Problem description
Each line of the records that includes "scissors" should be found and copied.
───── Dataset ─────
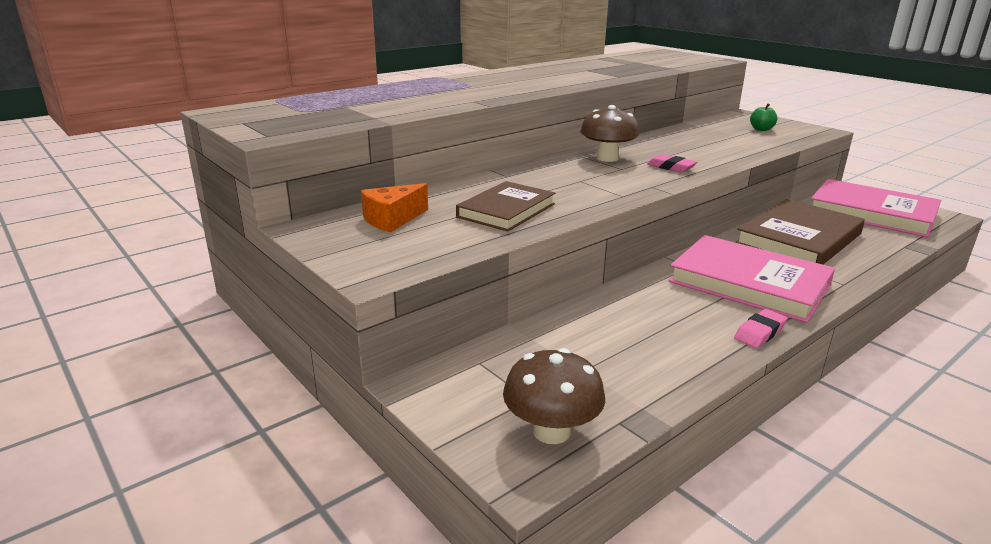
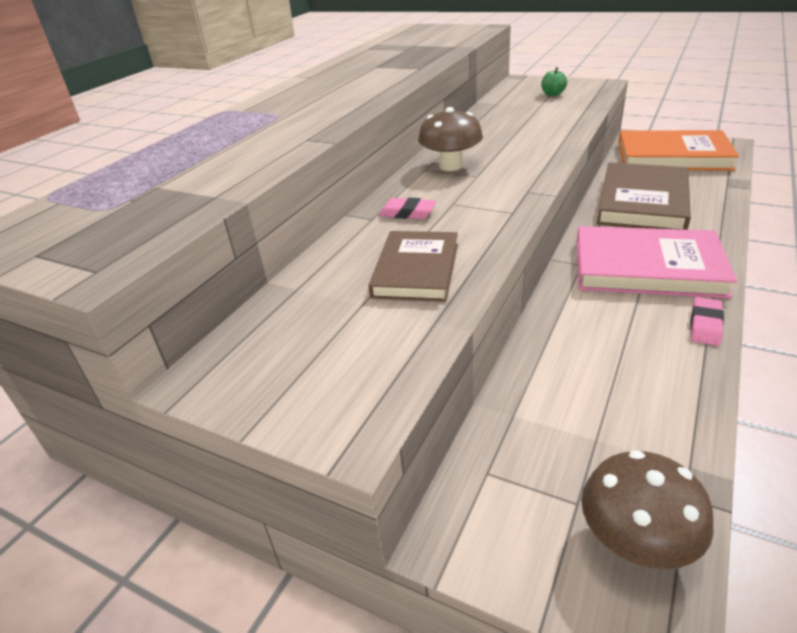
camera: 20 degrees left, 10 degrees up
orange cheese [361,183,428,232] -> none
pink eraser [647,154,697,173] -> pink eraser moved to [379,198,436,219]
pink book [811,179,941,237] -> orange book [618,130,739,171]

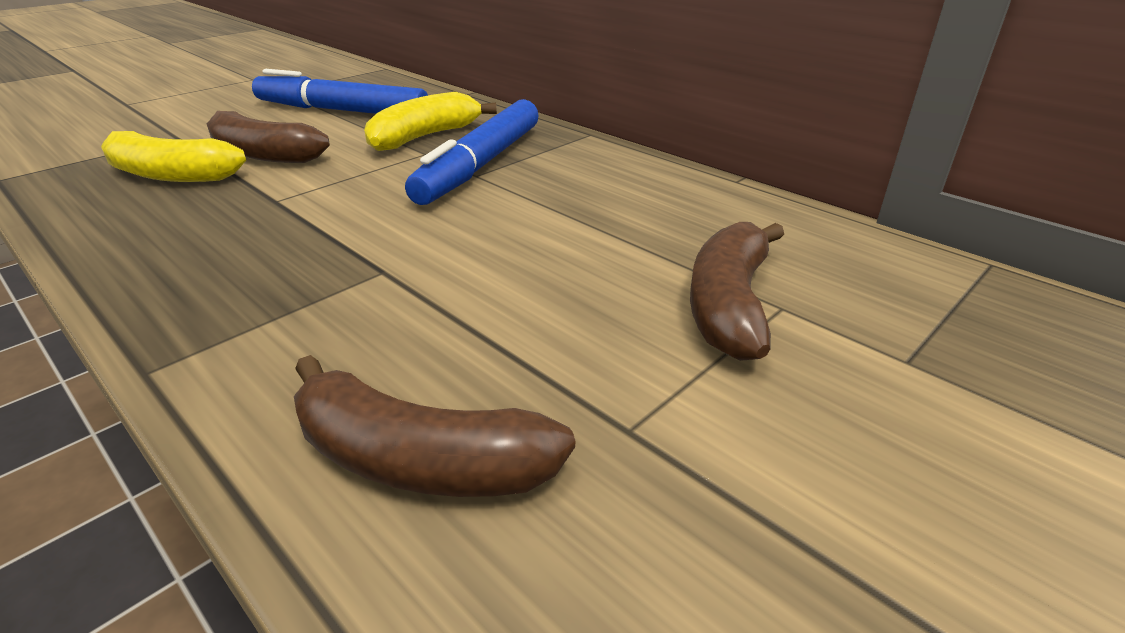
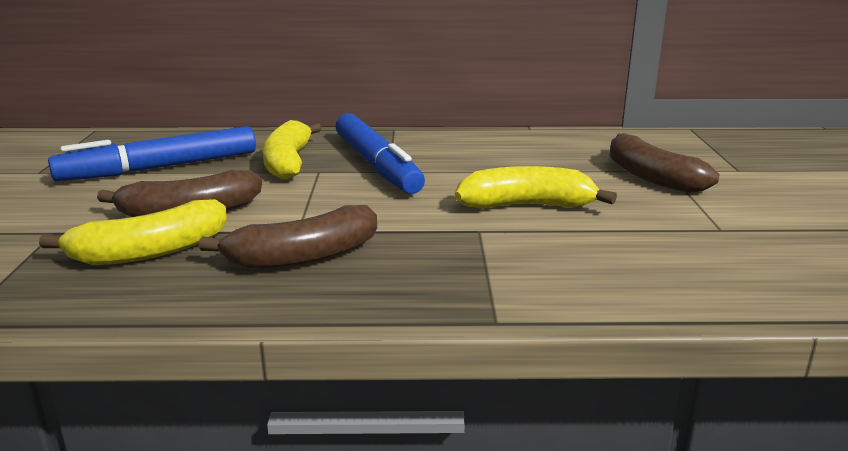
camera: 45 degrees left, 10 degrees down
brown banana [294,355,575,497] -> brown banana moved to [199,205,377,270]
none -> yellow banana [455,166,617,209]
─────
───── Dataset ─────
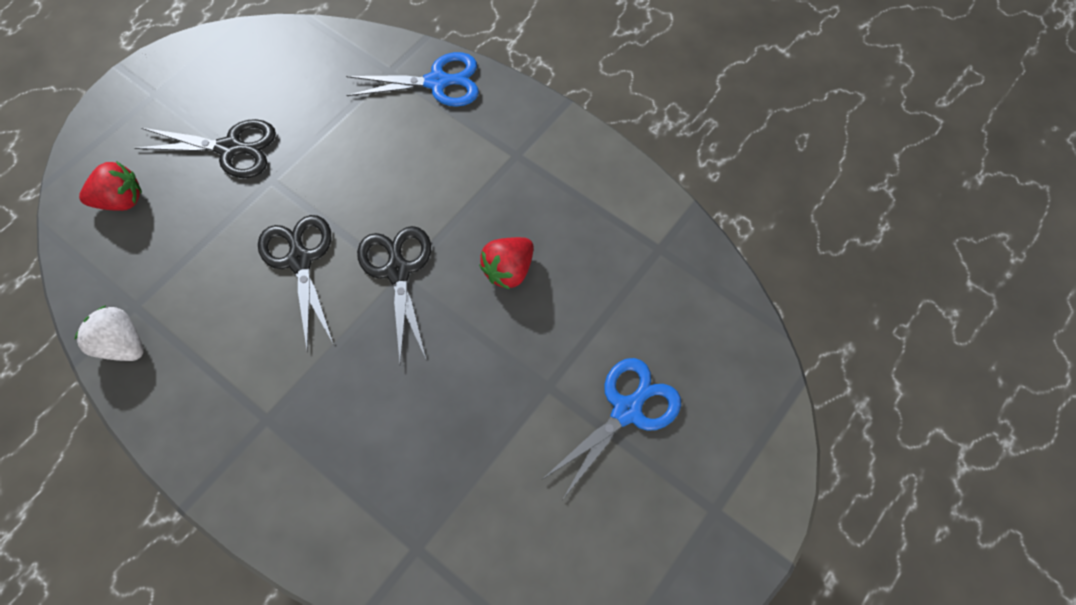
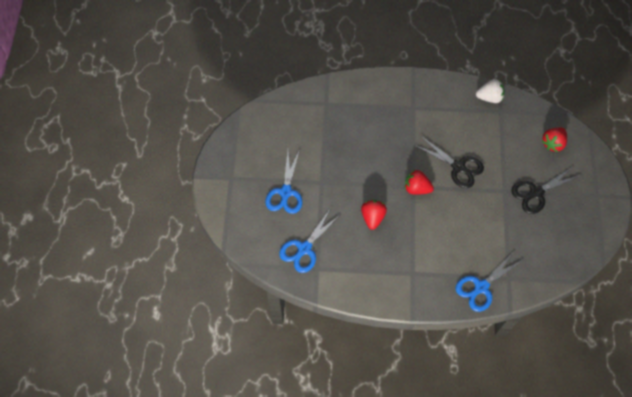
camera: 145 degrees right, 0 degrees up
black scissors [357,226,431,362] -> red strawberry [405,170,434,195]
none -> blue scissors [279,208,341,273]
─────
Exercise solution
black scissors [357,226,431,362] -> red strawberry [405,170,434,195]
none -> blue scissors [279,208,341,273]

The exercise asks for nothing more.